▶ TASK INSTRUCTIONS
From the first line onward, reproduce the records exactly; the final line to include is the one holding "blue mushroom: [92,356,146,406]".

** DATA EXCERPTS follows **

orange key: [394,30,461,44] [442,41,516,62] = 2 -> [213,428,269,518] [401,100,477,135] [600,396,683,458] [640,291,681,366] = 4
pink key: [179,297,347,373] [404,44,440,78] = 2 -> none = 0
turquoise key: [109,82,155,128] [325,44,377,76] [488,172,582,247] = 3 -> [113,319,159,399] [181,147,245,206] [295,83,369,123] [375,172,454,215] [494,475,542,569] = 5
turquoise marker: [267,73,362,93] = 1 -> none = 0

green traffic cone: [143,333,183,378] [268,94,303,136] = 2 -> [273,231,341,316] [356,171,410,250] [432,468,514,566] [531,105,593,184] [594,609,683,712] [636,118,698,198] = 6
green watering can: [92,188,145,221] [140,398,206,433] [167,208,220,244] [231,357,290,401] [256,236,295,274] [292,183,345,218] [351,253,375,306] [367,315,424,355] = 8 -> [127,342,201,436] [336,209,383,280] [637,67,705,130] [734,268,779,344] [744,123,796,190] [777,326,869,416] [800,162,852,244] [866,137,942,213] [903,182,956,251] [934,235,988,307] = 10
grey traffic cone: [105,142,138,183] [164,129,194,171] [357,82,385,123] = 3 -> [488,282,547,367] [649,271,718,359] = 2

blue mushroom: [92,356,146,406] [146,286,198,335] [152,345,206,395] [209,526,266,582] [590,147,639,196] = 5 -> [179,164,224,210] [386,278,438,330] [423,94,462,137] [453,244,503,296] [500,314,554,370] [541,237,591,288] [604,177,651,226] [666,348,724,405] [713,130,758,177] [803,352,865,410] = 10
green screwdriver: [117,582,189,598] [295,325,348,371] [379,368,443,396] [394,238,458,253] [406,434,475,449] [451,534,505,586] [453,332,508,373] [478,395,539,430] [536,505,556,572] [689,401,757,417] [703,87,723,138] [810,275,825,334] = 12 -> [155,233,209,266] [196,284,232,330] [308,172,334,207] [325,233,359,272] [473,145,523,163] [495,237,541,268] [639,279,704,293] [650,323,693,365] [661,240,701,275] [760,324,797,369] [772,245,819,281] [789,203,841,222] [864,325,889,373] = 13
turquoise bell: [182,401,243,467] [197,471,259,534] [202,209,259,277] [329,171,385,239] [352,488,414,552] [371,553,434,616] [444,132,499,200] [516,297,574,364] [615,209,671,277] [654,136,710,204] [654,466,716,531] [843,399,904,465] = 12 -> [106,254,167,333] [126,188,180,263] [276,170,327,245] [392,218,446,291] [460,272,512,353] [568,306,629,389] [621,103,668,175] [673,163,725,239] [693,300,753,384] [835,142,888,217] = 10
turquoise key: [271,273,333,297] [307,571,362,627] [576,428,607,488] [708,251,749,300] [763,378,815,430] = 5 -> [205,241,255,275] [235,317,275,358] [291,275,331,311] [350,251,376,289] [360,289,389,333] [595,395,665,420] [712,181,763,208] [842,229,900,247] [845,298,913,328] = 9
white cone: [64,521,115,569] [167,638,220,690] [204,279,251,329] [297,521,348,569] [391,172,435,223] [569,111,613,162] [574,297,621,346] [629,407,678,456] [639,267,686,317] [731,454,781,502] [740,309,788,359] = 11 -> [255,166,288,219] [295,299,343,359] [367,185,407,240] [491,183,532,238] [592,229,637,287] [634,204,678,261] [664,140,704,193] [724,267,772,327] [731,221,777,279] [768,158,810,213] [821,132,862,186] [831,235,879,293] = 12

** End of DATA EXCERPTS **

▶ ANSWER TO THIS PROBLEM
orange key: [394,30,461,44] [442,41,516,62] = 2 -> [213,428,269,518] [401,100,477,135] [600,396,683,458] [640,291,681,366] = 4
pink key: [179,297,347,373] [404,44,440,78] = 2 -> none = 0
turquoise key: [109,82,155,128] [325,44,377,76] [488,172,582,247] = 3 -> [113,319,159,399] [181,147,245,206] [295,83,369,123] [375,172,454,215] [494,475,542,569] = 5
turquoise marker: [267,73,362,93] = 1 -> none = 0

green traffic cone: [143,333,183,378] [268,94,303,136] = 2 -> [273,231,341,316] [356,171,410,250] [432,468,514,566] [531,105,593,184] [594,609,683,712] [636,118,698,198] = 6
green watering can: [92,188,145,221] [140,398,206,433] [167,208,220,244] [231,357,290,401] [256,236,295,274] [292,183,345,218] [351,253,375,306] [367,315,424,355] = 8 -> [127,342,201,436] [336,209,383,280] [637,67,705,130] [734,268,779,344] [744,123,796,190] [777,326,869,416] [800,162,852,244] [866,137,942,213] [903,182,956,251] [934,235,988,307] = 10
grey traffic cone: [105,142,138,183] [164,129,194,171] [357,82,385,123] = 3 -> [488,282,547,367] [649,271,718,359] = 2

blue mushroom: [92,356,146,406] [146,286,198,335] [152,345,206,395] [209,526,266,582] [590,147,639,196] = 5 -> [179,164,224,210] [386,278,438,330] [423,94,462,137] [453,244,503,296] [500,314,554,370] [541,237,591,288] [604,177,651,226] [666,348,724,405] [713,130,758,177] [803,352,865,410] = 10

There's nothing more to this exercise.